TASK DATA:
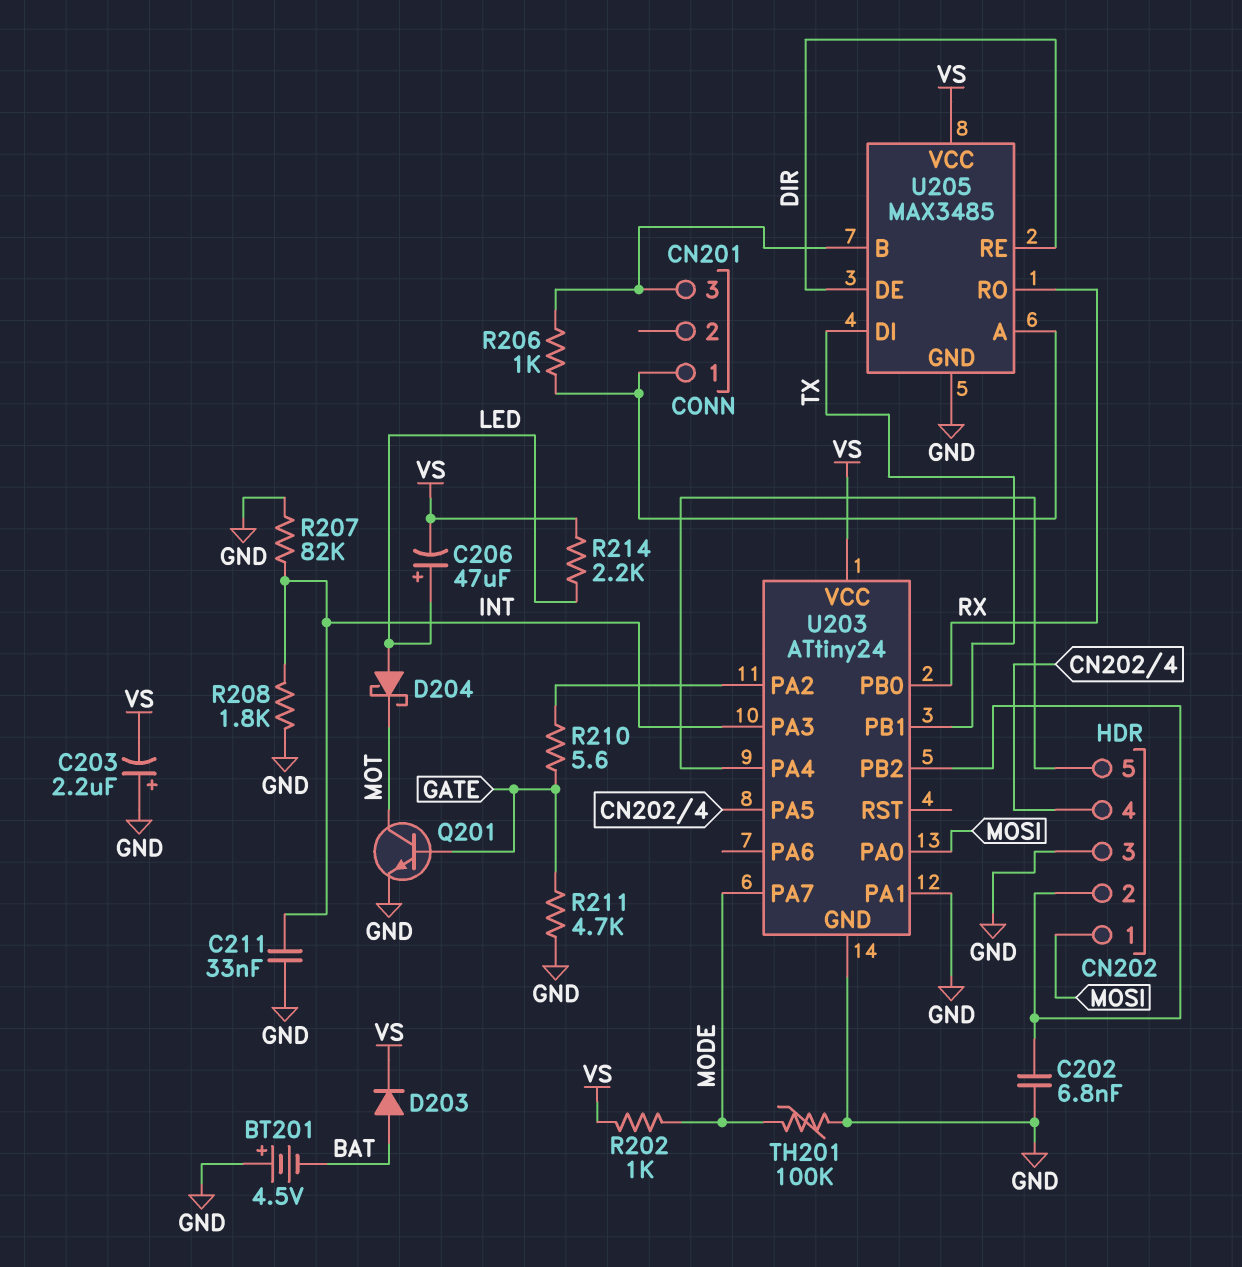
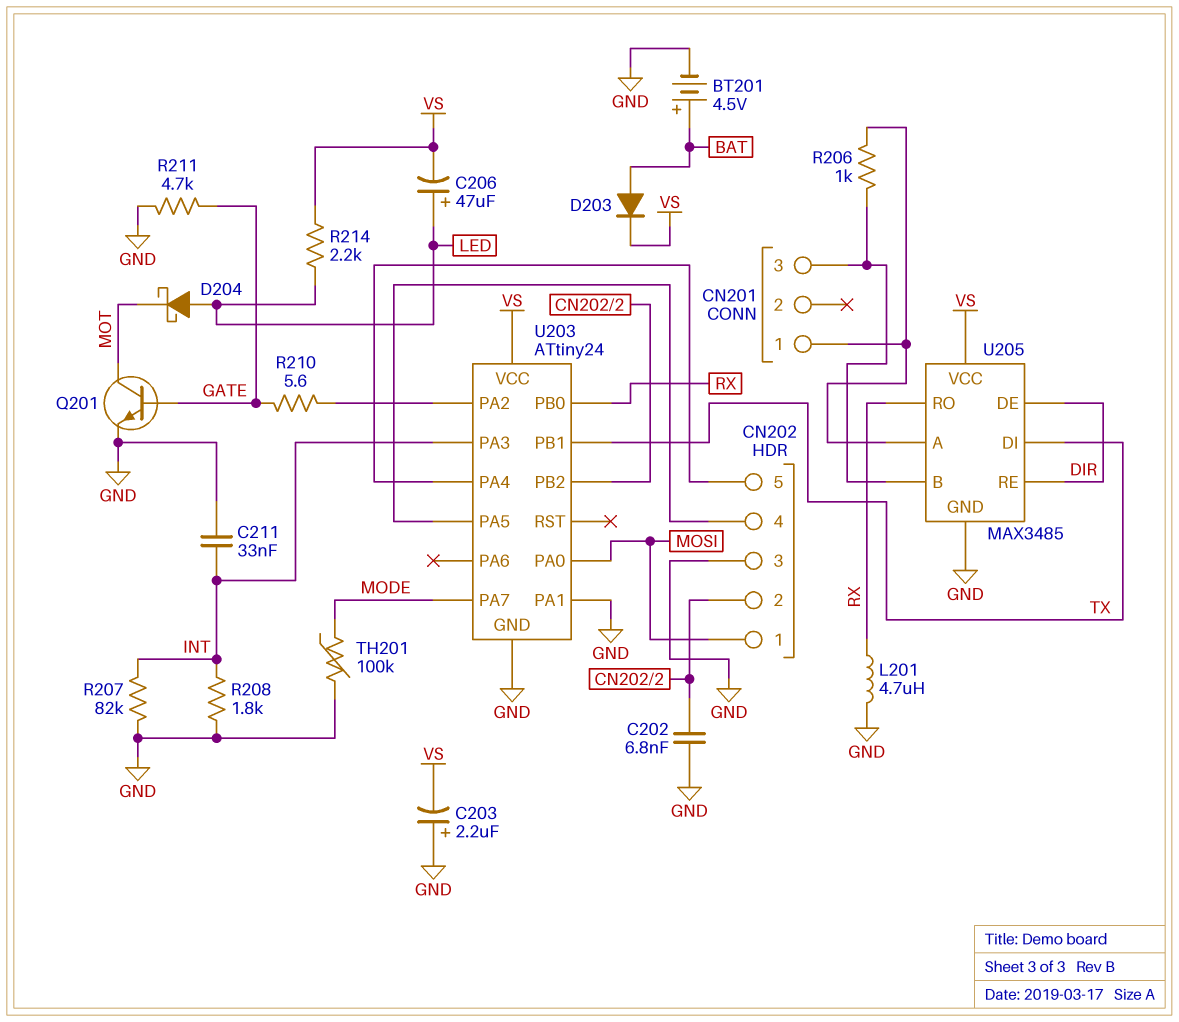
BT201: 4.5V (plus GND, minus BAT) -> 4.5V (plus BAT, minus GND)
L201: none -> 4.7uH (GND, RX)
R202: 1k (MODE, VS) -> none

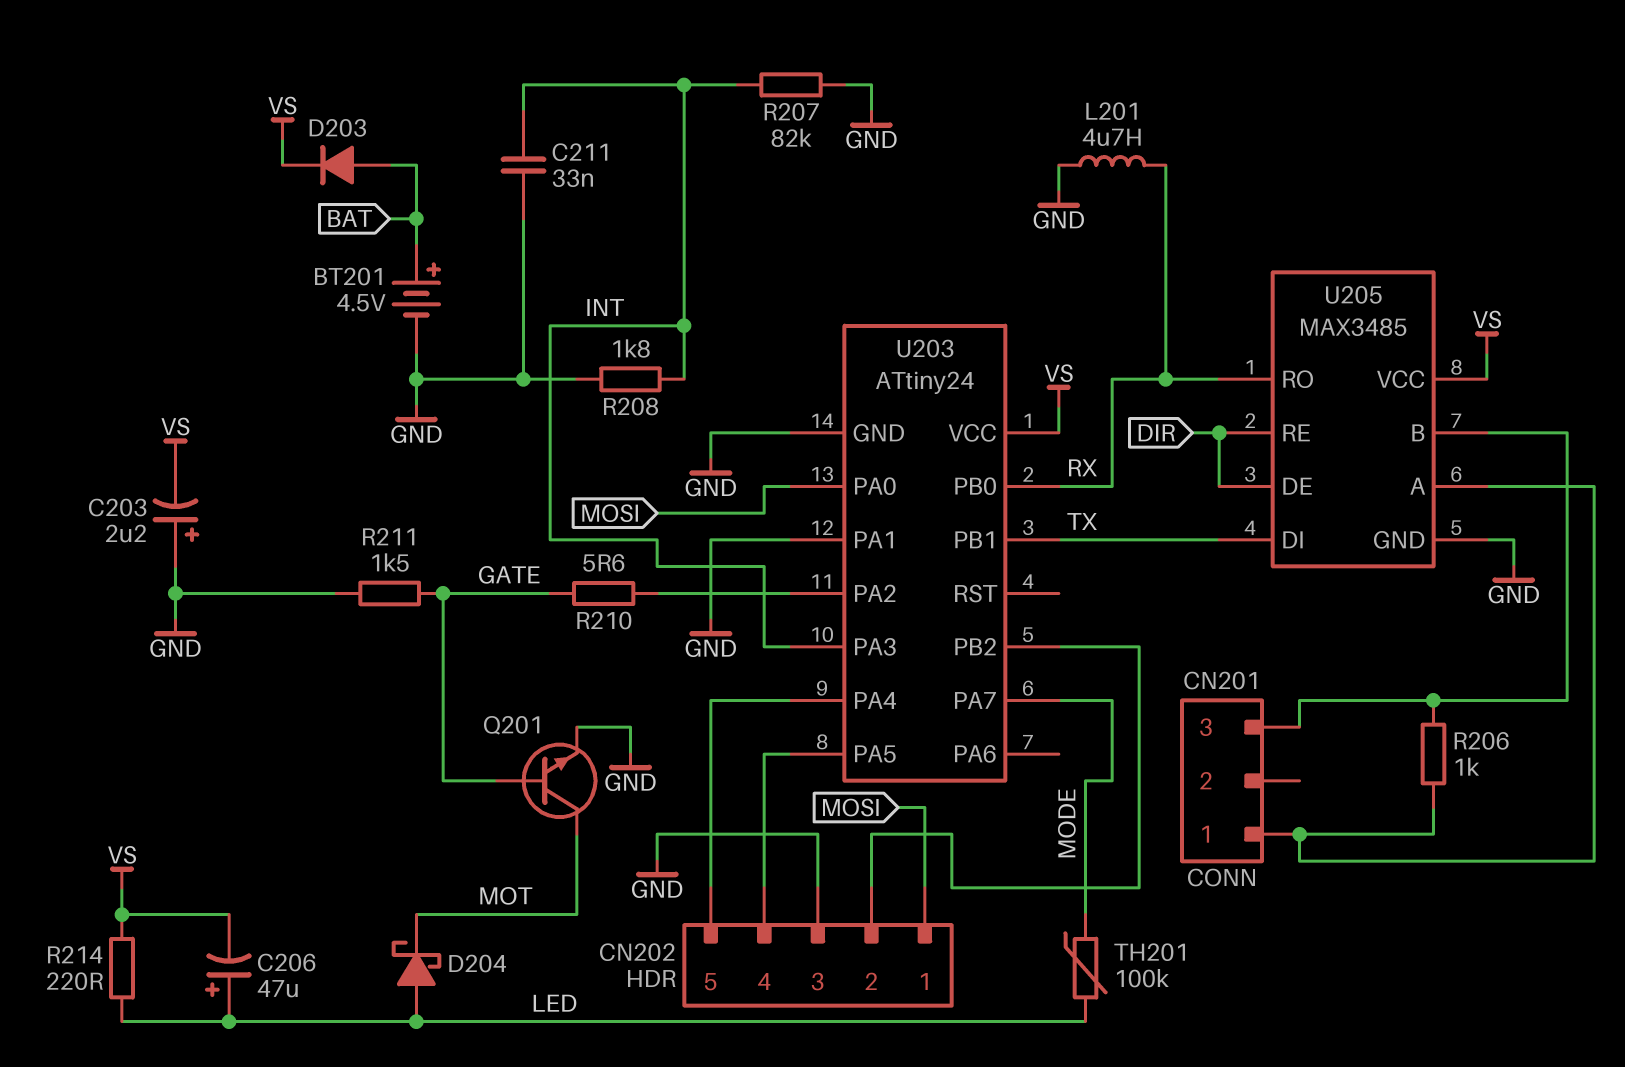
C202: 6.8nF (CN202/2, GND) -> none
R211: 4.7k (GATE, GND) -> 1.5k (GATE, GND)
R214: 2.2k (LED, VS) -> 220 (LED, VS)
TH201: 100k (GND, MODE) -> 100k (LED, MODE)

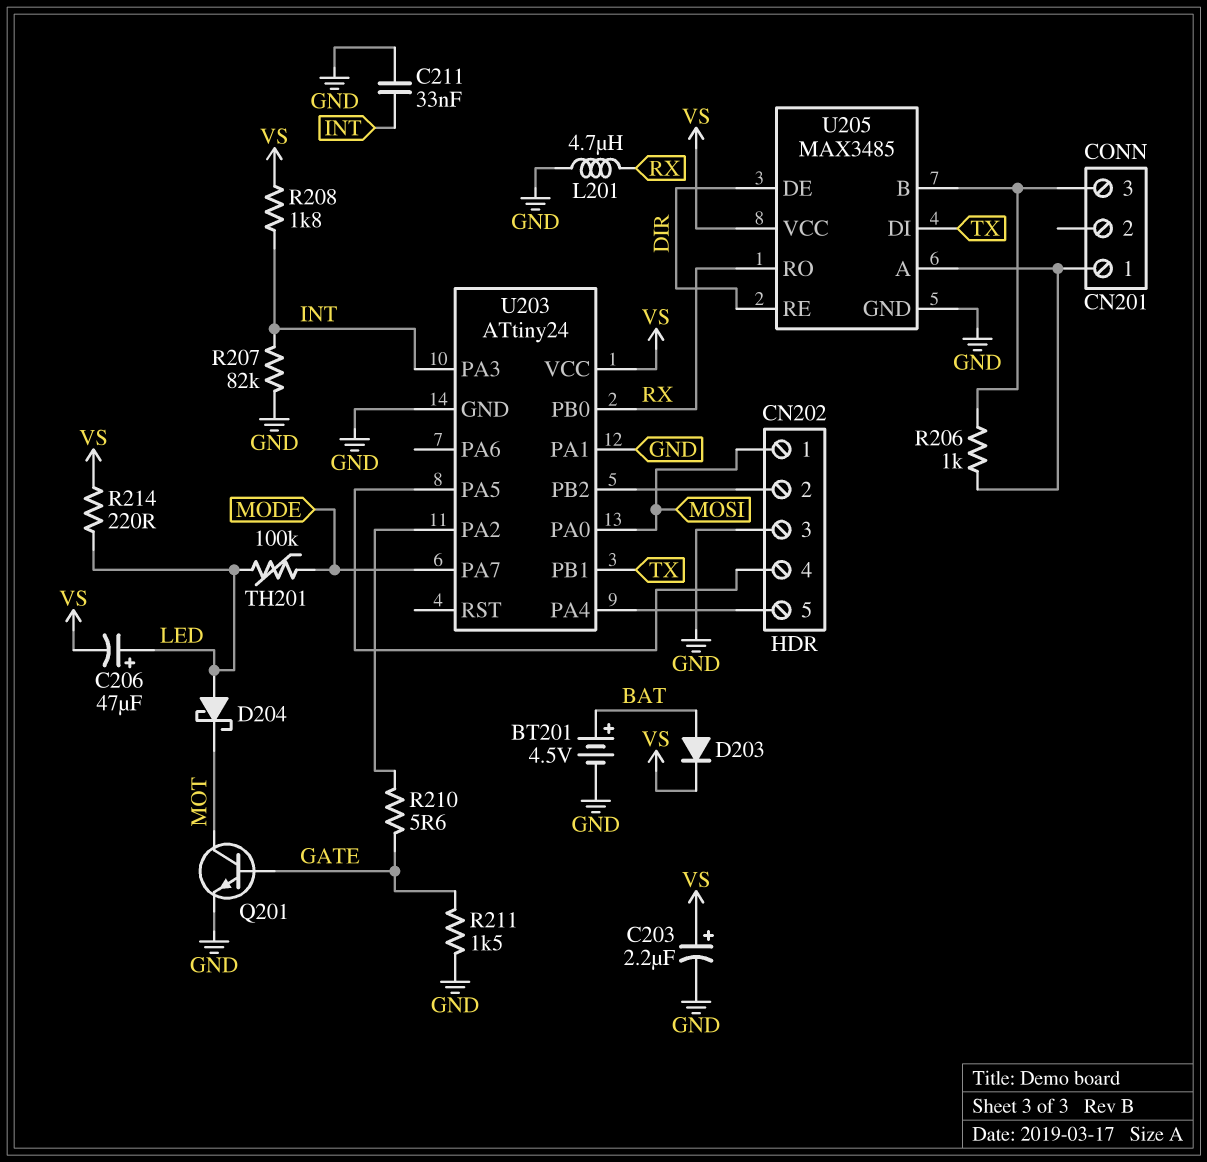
C203: 2.2uF (plus GND, minus VS) -> 2.2uF (plus VS, minus GND)
R208: 1.8k (GND, INT) -> 1.8k (INT, VS)

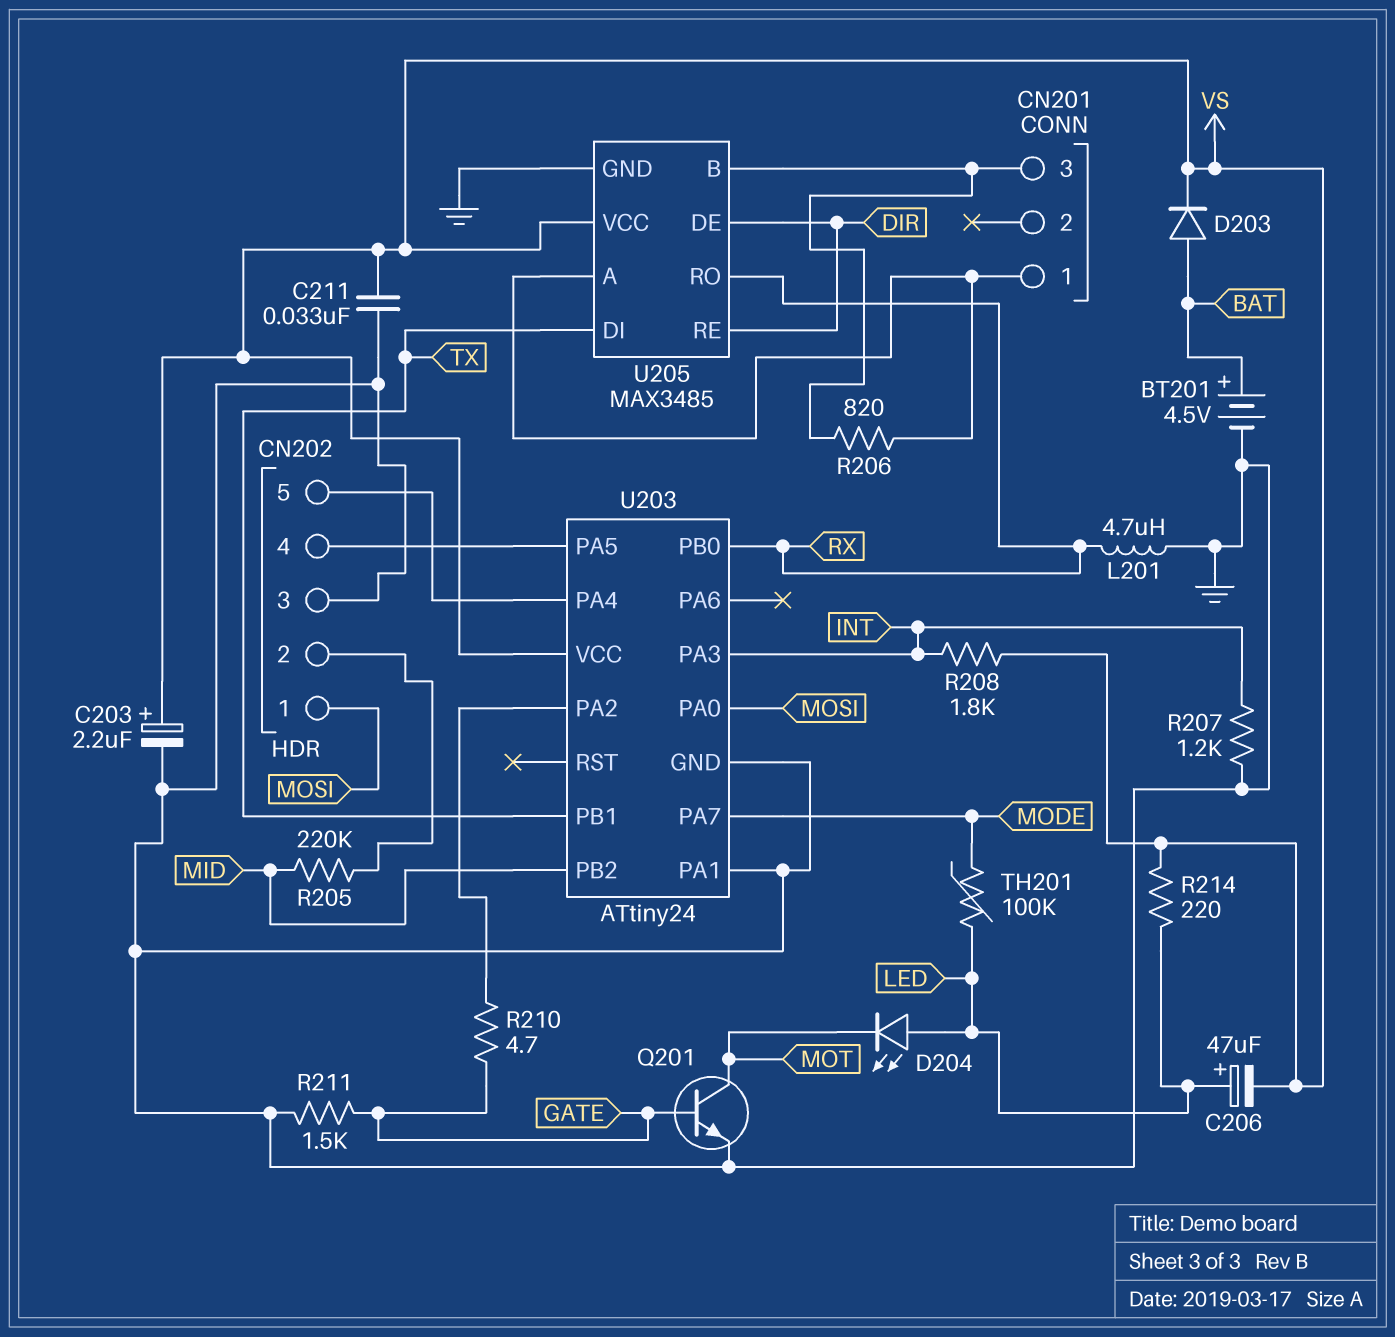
C211: 33nF (GND, INT) -> 33nF (GND, VS)
D204: schottky (A LED, K MOT) -> LED (A LED, K MOT)
R205: none -> 220k (CN202/2, MID)
R206: 1k (CN201/1, CN201/3) -> 820 (CN201/1, CN201/3)
R207: 82k (GND, INT) -> 1.2k (GND, INT)
R210: 5.6 (GATE, U203/PA2) -> 4.7 (GATE, U203/PA2)
U203 pin PB2: CN202/2 -> MID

EXERCISE INSTRUCTIONS:
In full and without error, repeat the listing above, omitting its images.

RESULT:
BT201: 4.5V (plus GND, minus BAT) -> 4.5V (plus BAT, minus GND)
L201: none -> 4.7uH (GND, RX)
R202: 1k (MODE, VS) -> none

C202: 6.8nF (CN202/2, GND) -> none
R211: 4.7k (GATE, GND) -> 1.5k (GATE, GND)
R214: 2.2k (LED, VS) -> 220 (LED, VS)
TH201: 100k (GND, MODE) -> 100k (LED, MODE)

C203: 2.2uF (plus GND, minus VS) -> 2.2uF (plus VS, minus GND)
R208: 1.8k (GND, INT) -> 1.8k (INT, VS)

C211: 33nF (GND, INT) -> 33nF (GND, VS)
D204: schottky (A LED, K MOT) -> LED (A LED, K MOT)
R205: none -> 220k (CN202/2, MID)
R206: 1k (CN201/1, CN201/3) -> 820 (CN201/1, CN201/3)
R207: 82k (GND, INT) -> 1.2k (GND, INT)
R210: 5.6 (GATE, U203/PA2) -> 4.7 (GATE, U203/PA2)
U203 pin PB2: CN202/2 -> MID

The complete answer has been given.